# Requirement:
One part of the entries below is wanted: the lines from the one containing "LIGHT3 pin OUT: A0 -> D4" through the one containing "JOY2 pin VRY: D5 -> A0". Write those out exactly and nothing else.

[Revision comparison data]
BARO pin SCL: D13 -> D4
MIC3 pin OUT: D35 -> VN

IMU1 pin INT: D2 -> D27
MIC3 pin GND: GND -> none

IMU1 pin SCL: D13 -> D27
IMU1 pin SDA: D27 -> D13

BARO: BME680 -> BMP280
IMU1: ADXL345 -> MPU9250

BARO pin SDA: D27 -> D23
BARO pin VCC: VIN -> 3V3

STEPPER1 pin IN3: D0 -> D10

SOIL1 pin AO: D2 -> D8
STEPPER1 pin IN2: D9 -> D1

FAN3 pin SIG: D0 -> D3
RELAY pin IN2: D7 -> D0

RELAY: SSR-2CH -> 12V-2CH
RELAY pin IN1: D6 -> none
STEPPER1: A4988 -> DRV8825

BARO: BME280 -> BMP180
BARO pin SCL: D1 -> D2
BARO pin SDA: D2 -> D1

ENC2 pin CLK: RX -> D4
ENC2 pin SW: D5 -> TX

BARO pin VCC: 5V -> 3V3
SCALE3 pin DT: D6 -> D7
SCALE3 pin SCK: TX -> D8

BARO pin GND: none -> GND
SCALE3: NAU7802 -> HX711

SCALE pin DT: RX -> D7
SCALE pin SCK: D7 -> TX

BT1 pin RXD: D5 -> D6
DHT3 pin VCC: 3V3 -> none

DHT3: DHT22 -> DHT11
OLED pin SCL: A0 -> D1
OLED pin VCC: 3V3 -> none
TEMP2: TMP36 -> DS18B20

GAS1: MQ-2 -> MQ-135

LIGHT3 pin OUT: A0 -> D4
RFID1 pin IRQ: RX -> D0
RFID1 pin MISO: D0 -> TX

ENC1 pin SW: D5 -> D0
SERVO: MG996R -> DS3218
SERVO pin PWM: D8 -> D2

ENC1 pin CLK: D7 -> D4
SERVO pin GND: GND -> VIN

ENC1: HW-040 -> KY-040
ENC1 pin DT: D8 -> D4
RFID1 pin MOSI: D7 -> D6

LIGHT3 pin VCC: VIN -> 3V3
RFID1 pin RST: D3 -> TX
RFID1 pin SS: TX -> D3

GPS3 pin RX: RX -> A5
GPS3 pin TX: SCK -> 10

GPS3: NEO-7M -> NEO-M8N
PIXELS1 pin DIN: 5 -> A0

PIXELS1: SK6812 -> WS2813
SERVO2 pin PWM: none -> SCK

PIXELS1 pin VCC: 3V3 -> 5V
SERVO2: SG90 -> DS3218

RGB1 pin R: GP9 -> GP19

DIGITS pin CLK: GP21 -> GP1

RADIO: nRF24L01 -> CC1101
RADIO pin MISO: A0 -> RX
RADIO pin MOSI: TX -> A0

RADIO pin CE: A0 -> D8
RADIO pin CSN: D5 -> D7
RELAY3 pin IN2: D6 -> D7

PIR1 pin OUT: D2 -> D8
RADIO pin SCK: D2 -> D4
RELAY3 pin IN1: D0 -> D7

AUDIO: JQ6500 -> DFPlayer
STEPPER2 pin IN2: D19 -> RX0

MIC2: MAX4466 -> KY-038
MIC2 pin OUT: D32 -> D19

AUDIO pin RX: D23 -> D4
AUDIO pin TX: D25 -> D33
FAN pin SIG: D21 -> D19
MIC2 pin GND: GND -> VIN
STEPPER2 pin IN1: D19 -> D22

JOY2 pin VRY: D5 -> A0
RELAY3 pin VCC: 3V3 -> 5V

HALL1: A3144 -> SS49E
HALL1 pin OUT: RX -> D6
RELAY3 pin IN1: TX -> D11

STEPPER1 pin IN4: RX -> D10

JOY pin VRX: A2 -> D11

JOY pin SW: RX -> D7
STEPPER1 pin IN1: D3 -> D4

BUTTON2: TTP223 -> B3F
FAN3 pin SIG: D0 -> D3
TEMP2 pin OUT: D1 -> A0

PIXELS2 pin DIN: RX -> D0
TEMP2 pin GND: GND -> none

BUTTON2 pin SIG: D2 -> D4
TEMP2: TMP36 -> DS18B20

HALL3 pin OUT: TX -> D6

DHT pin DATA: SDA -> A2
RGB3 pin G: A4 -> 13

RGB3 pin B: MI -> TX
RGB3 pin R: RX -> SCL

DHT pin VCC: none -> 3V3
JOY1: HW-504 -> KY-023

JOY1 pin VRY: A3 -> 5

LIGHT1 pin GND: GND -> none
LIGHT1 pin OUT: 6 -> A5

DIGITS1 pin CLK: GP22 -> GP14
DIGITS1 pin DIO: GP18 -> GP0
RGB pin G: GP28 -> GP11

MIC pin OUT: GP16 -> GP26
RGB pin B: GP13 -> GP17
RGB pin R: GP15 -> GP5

# Finished exercise:
LIGHT3 pin OUT: A0 -> D4
RFID1 pin IRQ: RX -> D0
RFID1 pin MISO: D0 -> TX

ENC1 pin SW: D5 -> D0
SERVO: MG996R -> DS3218
SERVO pin PWM: D8 -> D2

ENC1 pin CLK: D7 -> D4
SERVO pin GND: GND -> VIN

ENC1: HW-040 -> KY-040
ENC1 pin DT: D8 -> D4
RFID1 pin MOSI: D7 -> D6

LIGHT3 pin VCC: VIN -> 3V3
RFID1 pin RST: D3 -> TX
RFID1 pin SS: TX -> D3

GPS3 pin RX: RX -> A5
GPS3 pin TX: SCK -> 10

GPS3: NEO-7M -> NEO-M8N
PIXELS1 pin DIN: 5 -> A0

PIXELS1: SK6812 -> WS2813
SERVO2 pin PWM: none -> SCK

PIXELS1 pin VCC: 3V3 -> 5V
SERVO2: SG90 -> DS3218

RGB1 pin R: GP9 -> GP19

DIGITS pin CLK: GP21 -> GP1

RADIO: nRF24L01 -> CC1101
RADIO pin MISO: A0 -> RX
RADIO pin MOSI: TX -> A0

RADIO pin CE: A0 -> D8
RADIO pin CSN: D5 -> D7
RELAY3 pin IN2: D6 -> D7

PIR1 pin OUT: D2 -> D8
RADIO pin SCK: D2 -> D4
RELAY3 pin IN1: D0 -> D7

AUDIO: JQ6500 -> DFPlayer
STEPPER2 pin IN2: D19 -> RX0

MIC2: MAX4466 -> KY-038
MIC2 pin OUT: D32 -> D19

AUDIO pin RX: D23 -> D4
AUDIO pin TX: D25 -> D33
FAN pin SIG: D21 -> D19
MIC2 pin GND: GND -> VIN
STEPPER2 pin IN1: D19 -> D22

JOY2 pin VRY: D5 -> A0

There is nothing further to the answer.